About this exercise:
Would you retype exactly the lines below, starting with the one that has "cyan triangle: (138, 199)" and going on through the one that has "brown cross: (303, 363)", with no pictures and nothing else?

Supplied information:
----

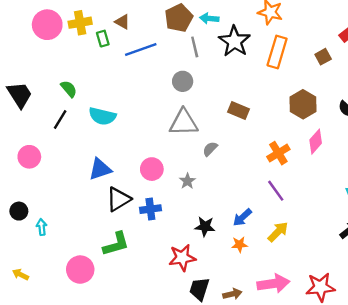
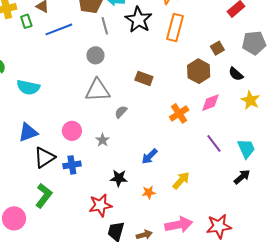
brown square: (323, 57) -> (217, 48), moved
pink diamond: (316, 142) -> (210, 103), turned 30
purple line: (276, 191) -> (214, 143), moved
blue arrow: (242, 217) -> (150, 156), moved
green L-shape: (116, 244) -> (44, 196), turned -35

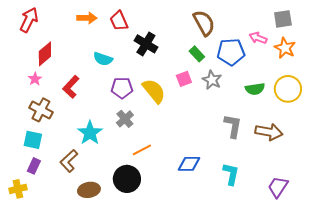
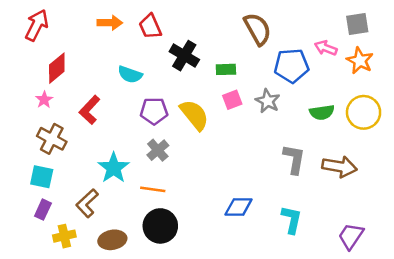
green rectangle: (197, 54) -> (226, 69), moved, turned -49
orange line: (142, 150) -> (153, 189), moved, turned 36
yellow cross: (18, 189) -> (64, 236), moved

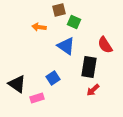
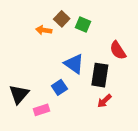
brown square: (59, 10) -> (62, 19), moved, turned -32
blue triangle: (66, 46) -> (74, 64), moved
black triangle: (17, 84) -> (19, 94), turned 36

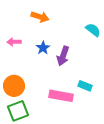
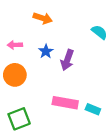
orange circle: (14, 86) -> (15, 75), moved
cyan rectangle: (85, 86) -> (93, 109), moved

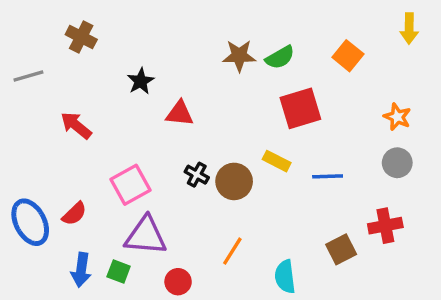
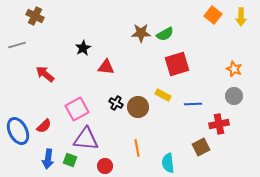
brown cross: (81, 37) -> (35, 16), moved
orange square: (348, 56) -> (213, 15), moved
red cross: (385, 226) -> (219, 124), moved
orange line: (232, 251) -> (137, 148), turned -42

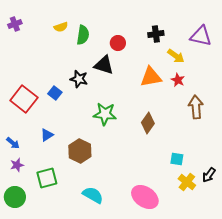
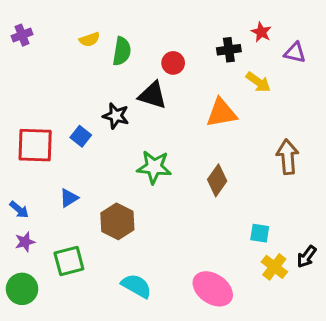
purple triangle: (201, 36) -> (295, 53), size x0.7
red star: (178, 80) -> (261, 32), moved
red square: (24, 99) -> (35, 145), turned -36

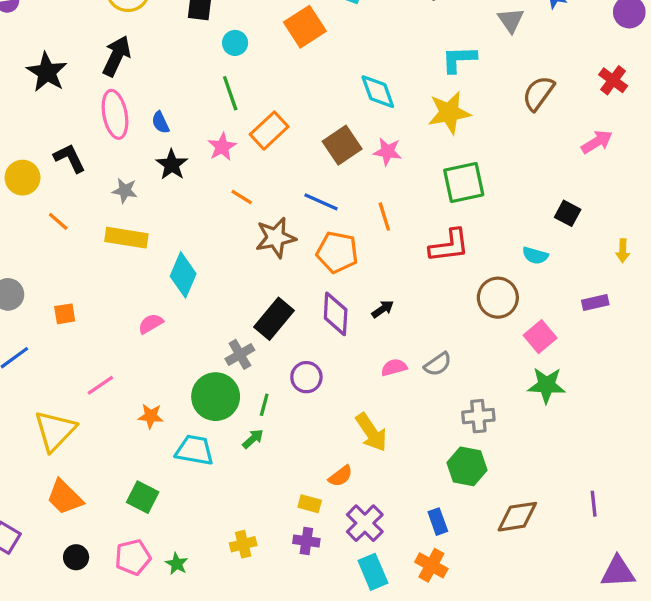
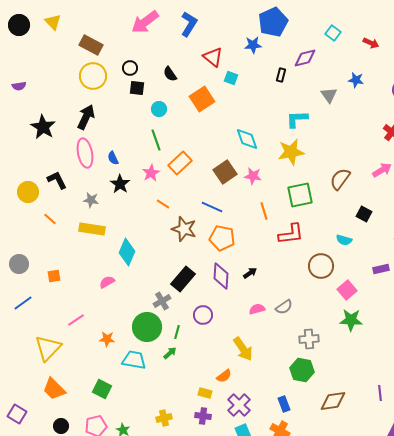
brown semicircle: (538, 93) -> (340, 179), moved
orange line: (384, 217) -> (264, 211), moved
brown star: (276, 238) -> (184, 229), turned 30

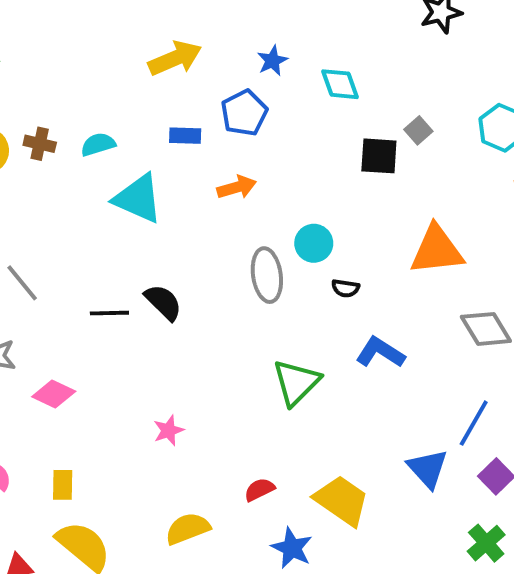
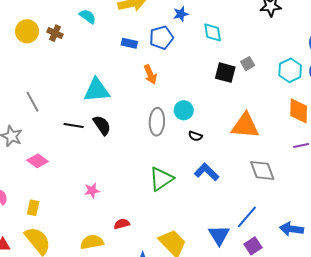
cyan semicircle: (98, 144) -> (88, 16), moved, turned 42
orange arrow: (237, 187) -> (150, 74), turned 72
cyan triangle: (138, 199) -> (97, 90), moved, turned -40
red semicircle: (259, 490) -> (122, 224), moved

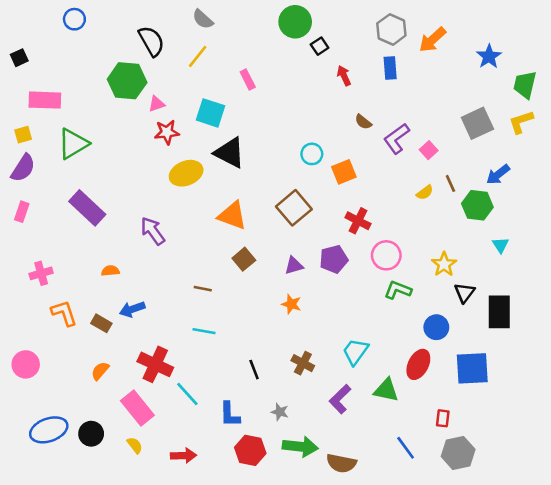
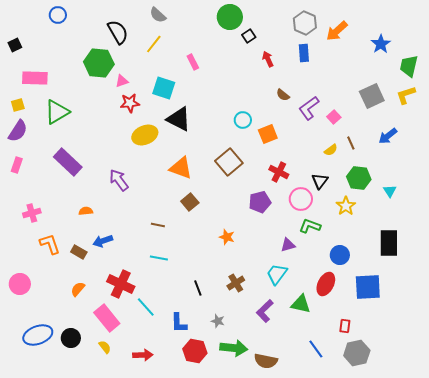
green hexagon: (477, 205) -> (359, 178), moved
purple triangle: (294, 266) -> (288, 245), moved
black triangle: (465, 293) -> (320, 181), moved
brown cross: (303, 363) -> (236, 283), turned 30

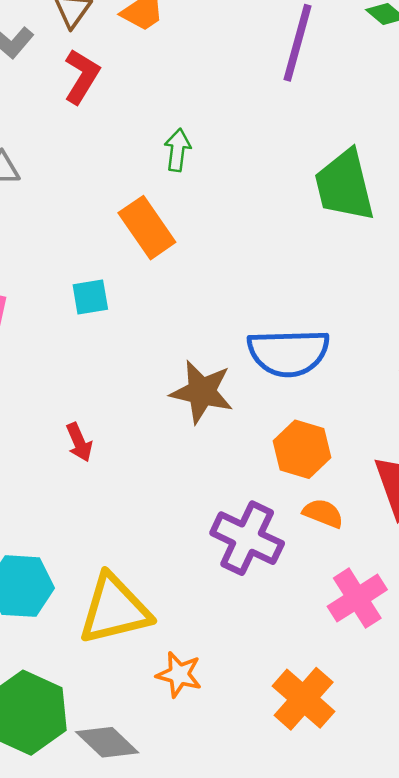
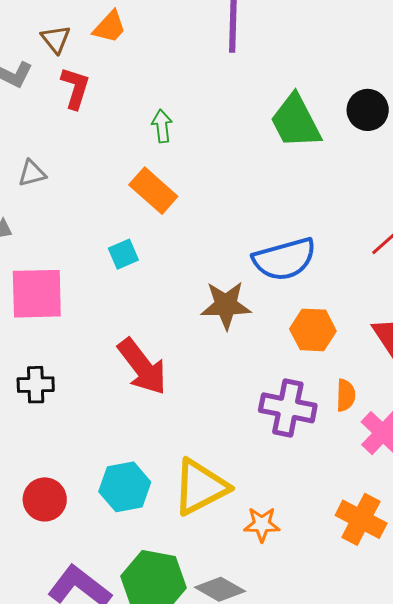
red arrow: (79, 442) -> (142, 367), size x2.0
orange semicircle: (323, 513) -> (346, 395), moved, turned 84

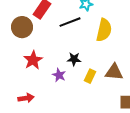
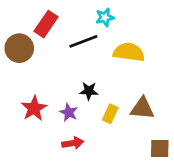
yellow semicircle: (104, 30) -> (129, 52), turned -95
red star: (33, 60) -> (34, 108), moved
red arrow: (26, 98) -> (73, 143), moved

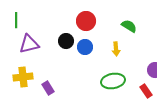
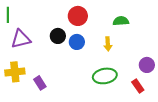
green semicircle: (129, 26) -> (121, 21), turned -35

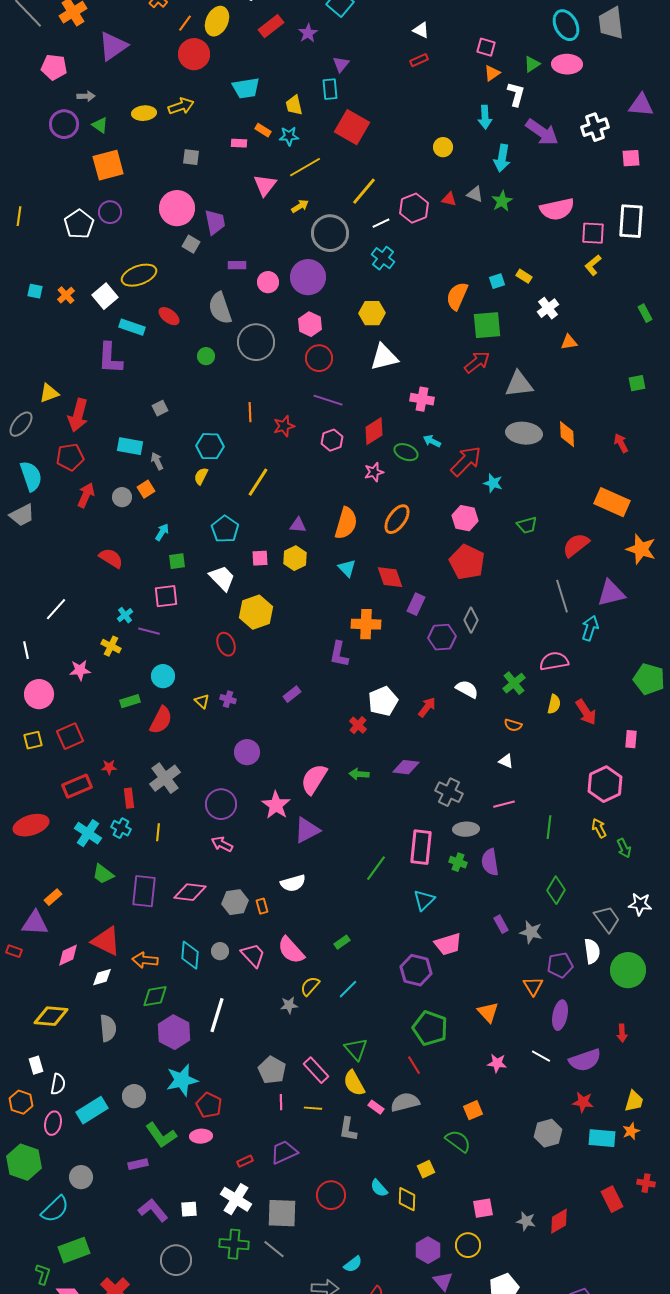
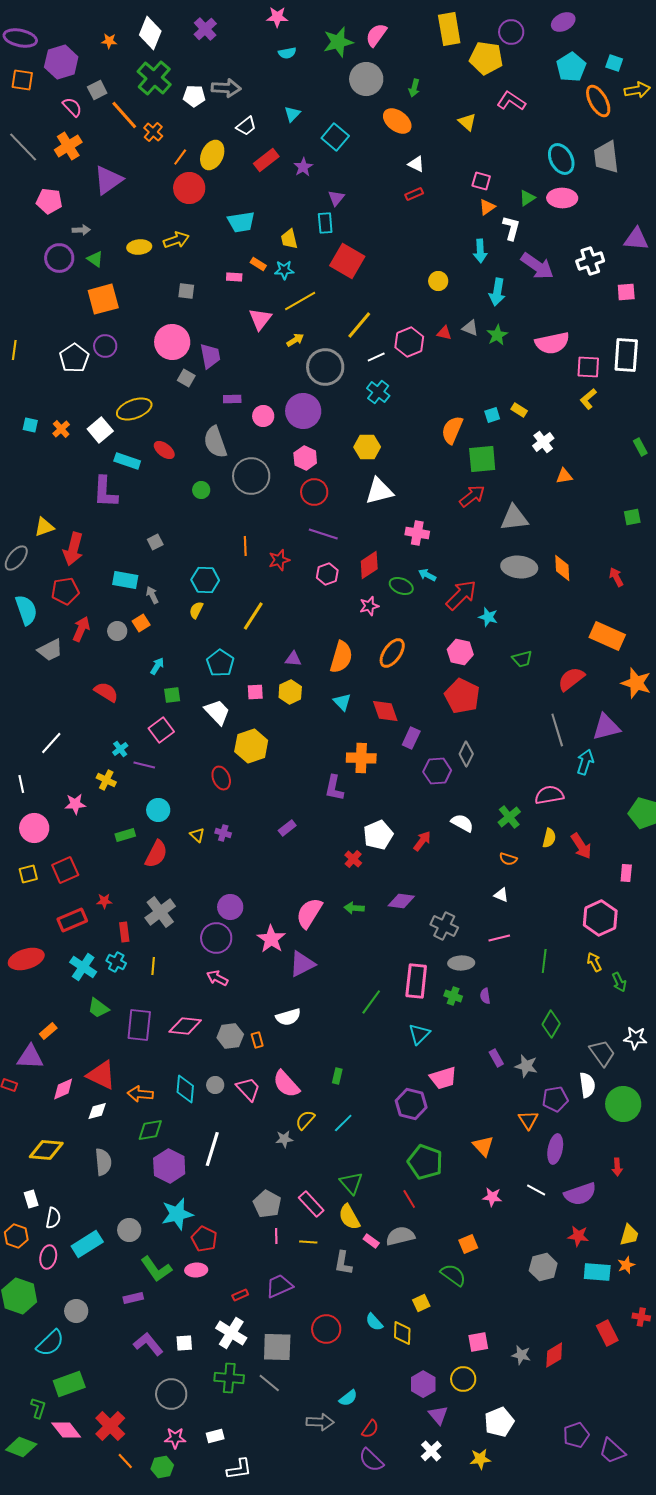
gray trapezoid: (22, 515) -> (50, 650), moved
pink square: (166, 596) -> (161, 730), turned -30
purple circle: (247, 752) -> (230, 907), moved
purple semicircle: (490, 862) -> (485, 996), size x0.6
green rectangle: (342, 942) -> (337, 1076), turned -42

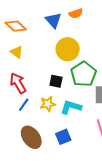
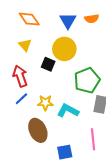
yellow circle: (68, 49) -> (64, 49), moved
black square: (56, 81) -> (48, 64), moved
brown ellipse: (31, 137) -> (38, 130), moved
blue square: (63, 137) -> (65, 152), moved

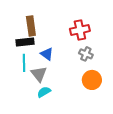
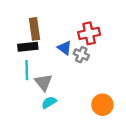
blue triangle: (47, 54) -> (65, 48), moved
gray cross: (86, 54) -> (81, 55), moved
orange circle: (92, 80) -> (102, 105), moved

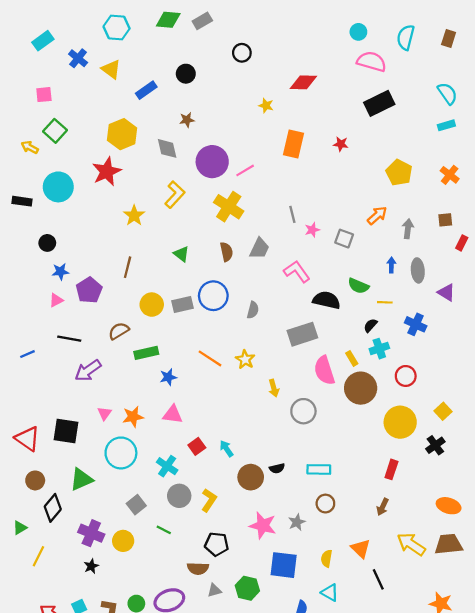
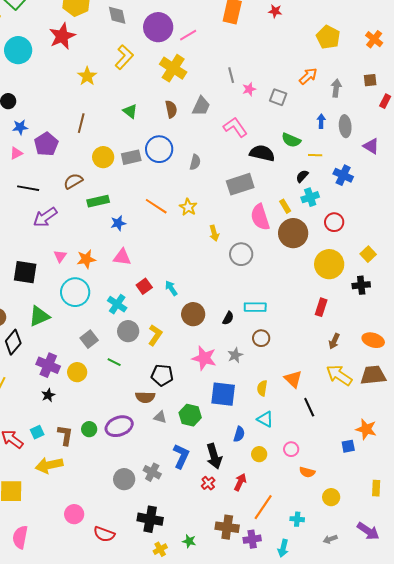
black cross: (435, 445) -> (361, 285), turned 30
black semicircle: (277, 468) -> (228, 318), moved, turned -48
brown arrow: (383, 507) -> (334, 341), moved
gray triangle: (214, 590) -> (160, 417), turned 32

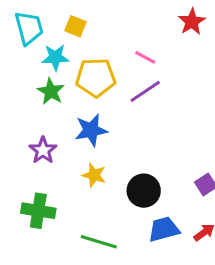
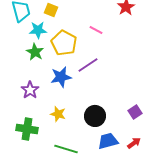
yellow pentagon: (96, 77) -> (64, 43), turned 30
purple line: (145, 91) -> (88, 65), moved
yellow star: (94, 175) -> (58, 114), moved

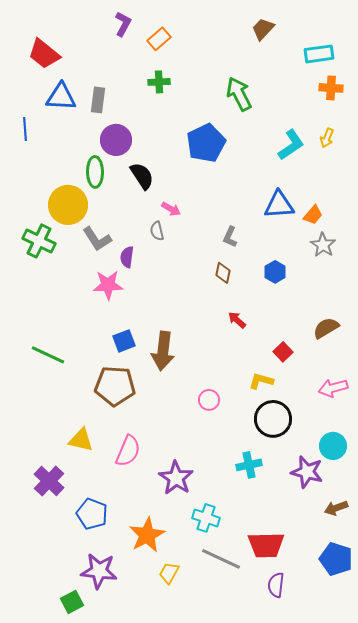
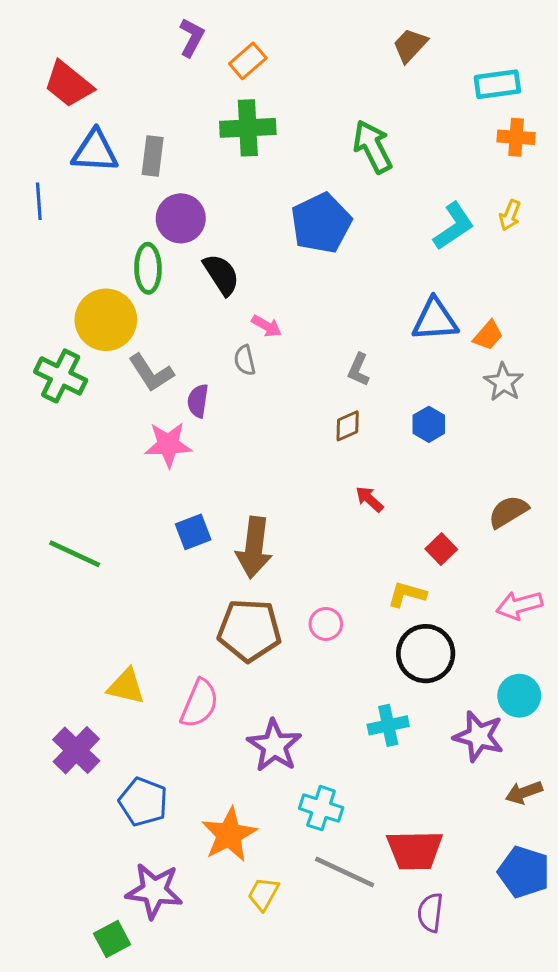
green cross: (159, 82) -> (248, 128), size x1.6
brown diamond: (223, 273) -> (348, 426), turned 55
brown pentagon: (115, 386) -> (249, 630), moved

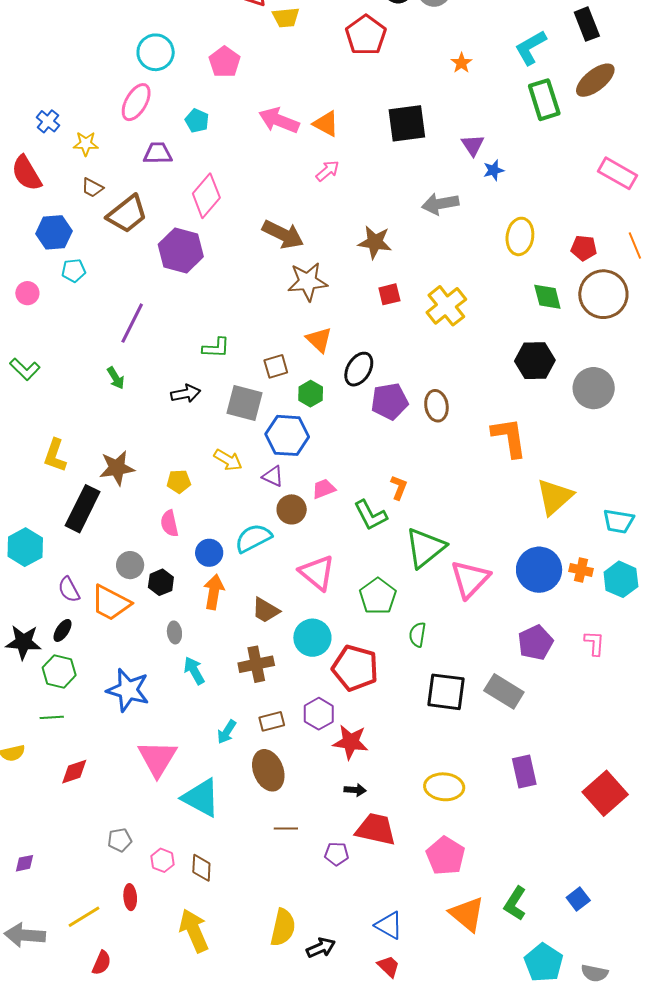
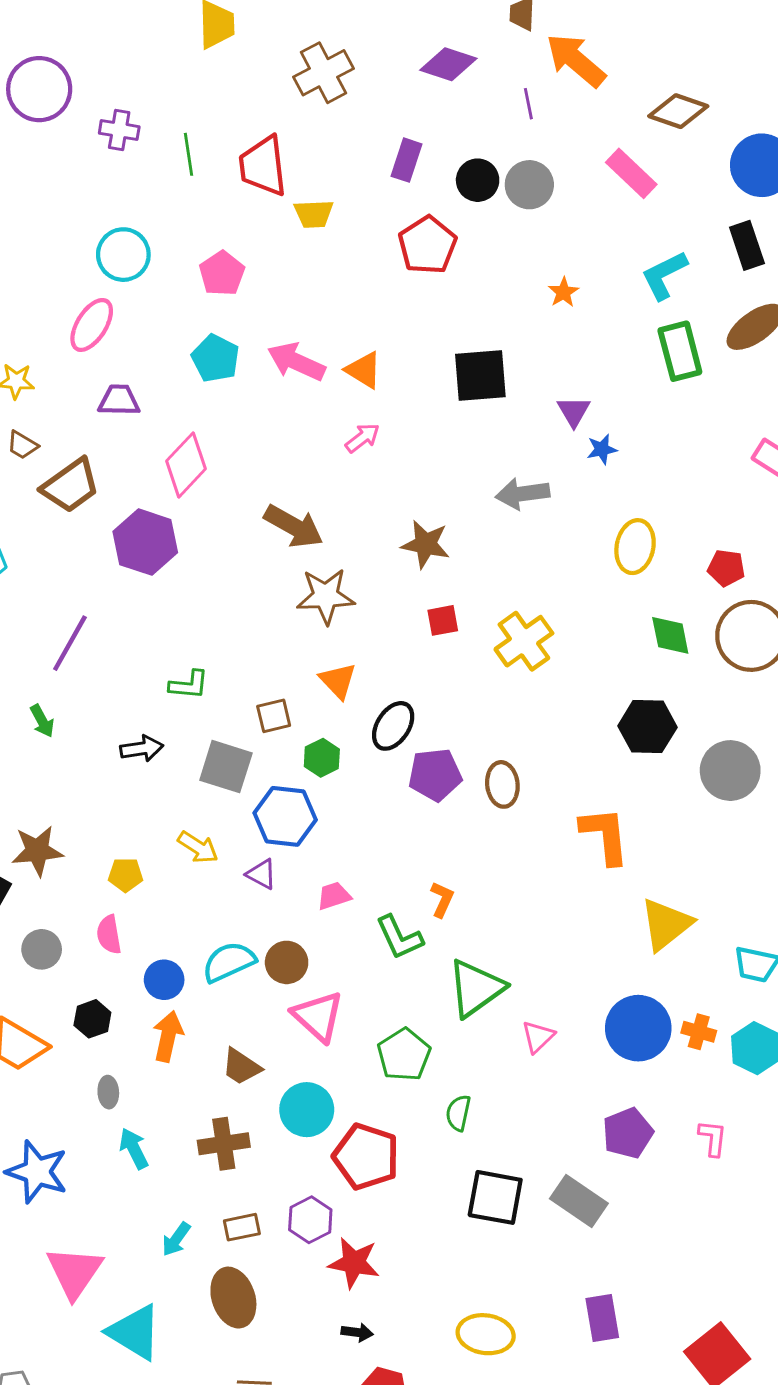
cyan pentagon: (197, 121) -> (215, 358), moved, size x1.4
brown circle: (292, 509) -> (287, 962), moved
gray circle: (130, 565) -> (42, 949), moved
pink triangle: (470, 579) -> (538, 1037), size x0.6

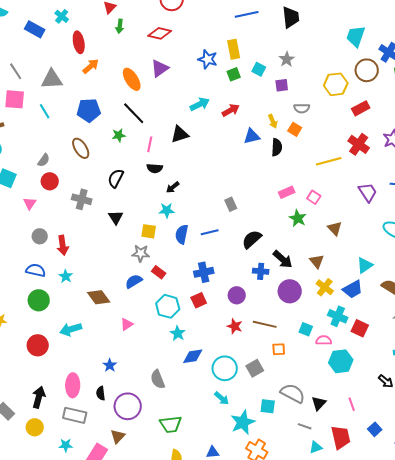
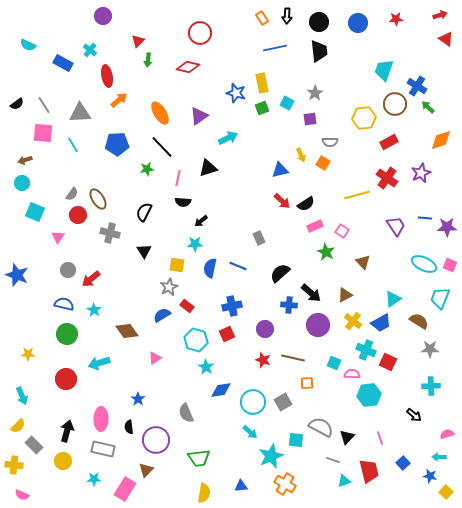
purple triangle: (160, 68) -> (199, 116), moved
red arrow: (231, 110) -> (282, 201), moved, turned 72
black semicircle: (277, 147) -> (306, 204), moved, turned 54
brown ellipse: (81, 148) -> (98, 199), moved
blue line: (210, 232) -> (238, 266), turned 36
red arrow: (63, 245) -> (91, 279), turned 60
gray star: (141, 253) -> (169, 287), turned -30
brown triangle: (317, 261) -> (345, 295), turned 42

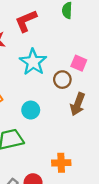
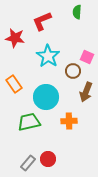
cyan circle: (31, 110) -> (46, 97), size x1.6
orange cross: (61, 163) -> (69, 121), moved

----

Written answer:
cyan triangle: (138, 199) -> (97, 90), moved, turned -40
red semicircle: (259, 490) -> (122, 224), moved

green hexagon: (477, 205) -> (359, 178), moved
purple triangle: (294, 266) -> (288, 245), moved
black triangle: (465, 293) -> (320, 181), moved
brown cross: (303, 363) -> (236, 283), turned 30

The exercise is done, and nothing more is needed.